• _ACTIVITY_
Copy each line below that includes "bucket".

Quantity change records:
============
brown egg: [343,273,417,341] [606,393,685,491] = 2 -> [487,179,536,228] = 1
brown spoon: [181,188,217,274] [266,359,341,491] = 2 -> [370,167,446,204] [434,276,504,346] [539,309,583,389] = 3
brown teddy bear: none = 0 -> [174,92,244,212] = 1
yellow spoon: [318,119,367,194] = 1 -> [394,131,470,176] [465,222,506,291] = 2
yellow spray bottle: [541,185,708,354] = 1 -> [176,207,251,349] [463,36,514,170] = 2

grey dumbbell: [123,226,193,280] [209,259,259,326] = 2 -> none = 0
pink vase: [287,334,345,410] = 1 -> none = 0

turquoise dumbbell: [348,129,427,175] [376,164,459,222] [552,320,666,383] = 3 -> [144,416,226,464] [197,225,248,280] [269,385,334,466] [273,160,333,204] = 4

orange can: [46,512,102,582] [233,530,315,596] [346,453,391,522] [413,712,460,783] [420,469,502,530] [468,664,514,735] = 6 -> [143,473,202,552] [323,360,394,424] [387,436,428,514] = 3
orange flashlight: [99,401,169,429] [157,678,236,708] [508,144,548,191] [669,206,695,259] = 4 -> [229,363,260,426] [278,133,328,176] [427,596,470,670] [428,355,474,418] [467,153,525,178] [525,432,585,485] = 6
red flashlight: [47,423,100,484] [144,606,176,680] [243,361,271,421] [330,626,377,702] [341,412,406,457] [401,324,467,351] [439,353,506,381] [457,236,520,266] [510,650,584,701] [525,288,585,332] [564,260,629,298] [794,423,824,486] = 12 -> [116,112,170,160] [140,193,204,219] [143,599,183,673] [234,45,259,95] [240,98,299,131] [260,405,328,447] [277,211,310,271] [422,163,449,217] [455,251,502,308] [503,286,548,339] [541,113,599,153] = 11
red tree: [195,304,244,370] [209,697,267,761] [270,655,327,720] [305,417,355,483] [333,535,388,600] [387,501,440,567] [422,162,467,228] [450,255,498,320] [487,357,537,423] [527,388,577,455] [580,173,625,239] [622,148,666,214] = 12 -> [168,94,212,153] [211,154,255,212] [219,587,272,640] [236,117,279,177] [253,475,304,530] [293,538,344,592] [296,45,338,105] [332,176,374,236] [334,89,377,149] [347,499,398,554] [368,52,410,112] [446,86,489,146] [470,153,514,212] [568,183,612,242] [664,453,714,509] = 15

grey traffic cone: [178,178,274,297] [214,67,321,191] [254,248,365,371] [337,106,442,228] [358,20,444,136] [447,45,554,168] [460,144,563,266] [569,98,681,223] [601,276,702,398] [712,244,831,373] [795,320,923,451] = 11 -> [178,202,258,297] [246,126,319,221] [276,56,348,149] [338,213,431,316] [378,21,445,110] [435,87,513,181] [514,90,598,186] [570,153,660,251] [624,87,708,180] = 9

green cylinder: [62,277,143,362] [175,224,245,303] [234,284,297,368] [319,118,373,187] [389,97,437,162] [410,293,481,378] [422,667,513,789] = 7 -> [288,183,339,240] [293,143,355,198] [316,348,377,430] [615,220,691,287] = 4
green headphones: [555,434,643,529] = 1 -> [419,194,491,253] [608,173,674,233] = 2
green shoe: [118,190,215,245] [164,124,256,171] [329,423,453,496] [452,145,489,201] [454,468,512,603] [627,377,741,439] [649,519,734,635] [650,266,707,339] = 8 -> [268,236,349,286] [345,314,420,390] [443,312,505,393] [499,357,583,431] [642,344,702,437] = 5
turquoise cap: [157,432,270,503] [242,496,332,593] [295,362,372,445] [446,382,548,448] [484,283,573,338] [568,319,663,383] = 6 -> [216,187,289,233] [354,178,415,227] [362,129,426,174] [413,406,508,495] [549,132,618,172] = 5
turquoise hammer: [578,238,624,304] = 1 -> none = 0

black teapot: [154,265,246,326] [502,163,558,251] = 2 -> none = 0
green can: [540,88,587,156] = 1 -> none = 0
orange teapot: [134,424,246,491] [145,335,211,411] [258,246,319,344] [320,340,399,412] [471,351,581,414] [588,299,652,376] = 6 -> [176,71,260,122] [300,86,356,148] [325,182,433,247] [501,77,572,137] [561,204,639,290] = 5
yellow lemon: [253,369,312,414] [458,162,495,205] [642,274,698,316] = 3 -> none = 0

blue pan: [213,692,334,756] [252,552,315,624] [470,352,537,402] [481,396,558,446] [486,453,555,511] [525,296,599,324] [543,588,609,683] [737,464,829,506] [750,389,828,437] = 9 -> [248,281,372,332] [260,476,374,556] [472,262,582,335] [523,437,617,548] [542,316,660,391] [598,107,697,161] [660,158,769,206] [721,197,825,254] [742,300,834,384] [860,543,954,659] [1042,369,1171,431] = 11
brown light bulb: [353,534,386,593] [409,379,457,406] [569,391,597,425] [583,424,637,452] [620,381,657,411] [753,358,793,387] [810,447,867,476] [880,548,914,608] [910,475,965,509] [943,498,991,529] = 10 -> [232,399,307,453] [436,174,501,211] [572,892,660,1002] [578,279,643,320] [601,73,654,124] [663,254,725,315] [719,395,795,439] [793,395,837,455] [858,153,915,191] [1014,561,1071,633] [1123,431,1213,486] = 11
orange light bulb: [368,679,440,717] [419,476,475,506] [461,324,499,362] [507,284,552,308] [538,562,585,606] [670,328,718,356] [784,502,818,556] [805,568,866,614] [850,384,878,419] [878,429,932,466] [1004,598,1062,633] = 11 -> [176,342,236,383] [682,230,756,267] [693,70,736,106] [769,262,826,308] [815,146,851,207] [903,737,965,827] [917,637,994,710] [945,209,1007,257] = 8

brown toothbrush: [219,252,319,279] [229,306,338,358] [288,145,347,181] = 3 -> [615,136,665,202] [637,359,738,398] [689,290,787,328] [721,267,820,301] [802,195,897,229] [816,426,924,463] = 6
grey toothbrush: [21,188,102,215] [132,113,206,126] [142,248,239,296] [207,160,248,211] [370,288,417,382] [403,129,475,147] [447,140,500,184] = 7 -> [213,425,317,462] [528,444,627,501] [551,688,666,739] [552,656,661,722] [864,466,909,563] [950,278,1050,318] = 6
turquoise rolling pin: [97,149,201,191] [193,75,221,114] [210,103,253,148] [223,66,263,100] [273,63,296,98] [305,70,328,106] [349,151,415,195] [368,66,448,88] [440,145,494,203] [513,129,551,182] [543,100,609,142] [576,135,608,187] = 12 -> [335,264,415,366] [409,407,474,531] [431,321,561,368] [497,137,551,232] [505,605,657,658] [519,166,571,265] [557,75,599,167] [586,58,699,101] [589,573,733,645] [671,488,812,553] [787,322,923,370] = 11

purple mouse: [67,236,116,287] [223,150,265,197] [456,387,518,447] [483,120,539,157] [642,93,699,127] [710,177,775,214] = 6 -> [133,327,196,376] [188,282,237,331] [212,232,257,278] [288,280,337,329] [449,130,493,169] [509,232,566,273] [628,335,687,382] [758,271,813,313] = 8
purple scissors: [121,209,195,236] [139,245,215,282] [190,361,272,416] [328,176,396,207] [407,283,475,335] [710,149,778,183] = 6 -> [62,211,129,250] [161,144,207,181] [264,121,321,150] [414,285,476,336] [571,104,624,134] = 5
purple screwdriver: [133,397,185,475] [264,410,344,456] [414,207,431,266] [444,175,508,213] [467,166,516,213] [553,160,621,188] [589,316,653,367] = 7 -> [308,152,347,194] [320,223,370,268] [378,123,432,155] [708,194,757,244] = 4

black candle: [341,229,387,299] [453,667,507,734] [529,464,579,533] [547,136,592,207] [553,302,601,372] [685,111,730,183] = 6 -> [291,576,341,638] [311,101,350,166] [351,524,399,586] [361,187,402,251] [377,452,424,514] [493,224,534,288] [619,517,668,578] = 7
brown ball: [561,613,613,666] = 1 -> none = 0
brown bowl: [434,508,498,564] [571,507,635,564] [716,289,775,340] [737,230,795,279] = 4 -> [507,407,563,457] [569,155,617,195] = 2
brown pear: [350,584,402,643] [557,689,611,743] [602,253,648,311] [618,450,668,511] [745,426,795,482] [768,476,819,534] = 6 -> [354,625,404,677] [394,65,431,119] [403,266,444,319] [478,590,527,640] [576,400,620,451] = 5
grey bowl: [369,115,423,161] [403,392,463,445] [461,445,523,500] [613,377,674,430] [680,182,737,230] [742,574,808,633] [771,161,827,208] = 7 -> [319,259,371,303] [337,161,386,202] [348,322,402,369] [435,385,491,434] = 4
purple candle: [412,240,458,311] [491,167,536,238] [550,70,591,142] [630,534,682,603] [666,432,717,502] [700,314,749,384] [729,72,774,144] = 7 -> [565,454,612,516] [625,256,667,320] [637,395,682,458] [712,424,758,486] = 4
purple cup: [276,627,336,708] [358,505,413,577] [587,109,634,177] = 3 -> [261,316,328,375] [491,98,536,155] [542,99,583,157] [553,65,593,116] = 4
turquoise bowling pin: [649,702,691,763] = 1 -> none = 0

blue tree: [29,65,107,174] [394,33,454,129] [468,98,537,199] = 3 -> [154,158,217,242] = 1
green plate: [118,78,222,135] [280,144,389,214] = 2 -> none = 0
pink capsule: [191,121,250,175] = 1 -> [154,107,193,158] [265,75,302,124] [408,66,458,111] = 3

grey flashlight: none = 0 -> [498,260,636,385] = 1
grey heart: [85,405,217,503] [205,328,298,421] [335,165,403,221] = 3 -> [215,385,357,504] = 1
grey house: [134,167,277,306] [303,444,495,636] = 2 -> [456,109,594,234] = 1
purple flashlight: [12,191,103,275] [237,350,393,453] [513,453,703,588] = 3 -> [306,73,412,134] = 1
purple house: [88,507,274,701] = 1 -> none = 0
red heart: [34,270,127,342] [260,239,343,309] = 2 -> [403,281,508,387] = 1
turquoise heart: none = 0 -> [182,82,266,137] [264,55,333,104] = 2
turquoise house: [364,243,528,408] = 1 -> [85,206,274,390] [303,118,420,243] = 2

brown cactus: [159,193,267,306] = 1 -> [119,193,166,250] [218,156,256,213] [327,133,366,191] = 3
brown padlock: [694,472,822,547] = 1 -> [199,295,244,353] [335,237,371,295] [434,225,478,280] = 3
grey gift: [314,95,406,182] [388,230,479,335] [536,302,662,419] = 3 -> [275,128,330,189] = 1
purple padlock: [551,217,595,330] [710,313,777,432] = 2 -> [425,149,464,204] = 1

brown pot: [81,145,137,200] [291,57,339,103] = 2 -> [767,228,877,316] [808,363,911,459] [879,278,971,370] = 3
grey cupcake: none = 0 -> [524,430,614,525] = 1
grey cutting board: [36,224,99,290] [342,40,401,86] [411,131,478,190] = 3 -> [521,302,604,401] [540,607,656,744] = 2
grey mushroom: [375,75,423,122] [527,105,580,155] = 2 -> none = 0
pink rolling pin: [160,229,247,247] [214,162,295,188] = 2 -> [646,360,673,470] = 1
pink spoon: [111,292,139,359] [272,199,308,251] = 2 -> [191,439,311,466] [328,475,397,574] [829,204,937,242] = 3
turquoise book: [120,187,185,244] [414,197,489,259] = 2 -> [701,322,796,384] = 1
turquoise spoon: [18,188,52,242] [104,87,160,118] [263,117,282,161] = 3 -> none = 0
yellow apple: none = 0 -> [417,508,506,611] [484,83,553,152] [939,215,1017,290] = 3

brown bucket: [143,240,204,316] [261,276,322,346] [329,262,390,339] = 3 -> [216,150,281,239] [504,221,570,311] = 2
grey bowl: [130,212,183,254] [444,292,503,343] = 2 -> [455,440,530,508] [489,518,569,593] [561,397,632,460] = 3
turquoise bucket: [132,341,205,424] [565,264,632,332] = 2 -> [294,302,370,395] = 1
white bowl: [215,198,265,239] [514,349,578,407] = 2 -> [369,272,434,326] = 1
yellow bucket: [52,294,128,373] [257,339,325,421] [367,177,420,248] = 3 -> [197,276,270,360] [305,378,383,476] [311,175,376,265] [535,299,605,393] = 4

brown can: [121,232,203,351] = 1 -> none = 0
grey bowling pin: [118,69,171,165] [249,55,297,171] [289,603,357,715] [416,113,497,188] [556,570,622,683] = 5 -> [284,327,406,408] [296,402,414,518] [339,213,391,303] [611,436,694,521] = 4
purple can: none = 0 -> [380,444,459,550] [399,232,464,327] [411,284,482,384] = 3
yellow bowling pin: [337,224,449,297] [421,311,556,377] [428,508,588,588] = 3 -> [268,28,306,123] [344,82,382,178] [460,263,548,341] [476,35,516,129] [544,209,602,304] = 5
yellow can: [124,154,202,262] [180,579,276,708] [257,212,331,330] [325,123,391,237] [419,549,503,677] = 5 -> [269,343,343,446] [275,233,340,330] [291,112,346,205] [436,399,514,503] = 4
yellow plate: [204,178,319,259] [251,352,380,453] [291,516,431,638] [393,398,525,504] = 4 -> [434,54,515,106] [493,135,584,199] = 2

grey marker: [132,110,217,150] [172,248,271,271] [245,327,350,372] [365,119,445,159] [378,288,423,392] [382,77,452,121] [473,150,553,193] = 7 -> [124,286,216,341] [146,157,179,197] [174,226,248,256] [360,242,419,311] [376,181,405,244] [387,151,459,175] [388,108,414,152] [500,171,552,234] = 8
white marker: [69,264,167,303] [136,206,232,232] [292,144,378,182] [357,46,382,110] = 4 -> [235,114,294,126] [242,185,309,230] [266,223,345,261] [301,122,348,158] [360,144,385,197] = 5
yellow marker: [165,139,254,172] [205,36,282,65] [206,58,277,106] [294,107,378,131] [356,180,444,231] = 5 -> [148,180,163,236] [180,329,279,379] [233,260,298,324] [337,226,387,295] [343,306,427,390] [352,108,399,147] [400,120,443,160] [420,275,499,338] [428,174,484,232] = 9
============
• _FINISHED EXERCISE_
brown bucket: [143,240,204,316] [261,276,322,346] [329,262,390,339] = 3 -> [216,150,281,239] [504,221,570,311] = 2
turquoise bucket: [132,341,205,424] [565,264,632,332] = 2 -> [294,302,370,395] = 1
yellow bucket: [52,294,128,373] [257,339,325,421] [367,177,420,248] = 3 -> [197,276,270,360] [305,378,383,476] [311,175,376,265] [535,299,605,393] = 4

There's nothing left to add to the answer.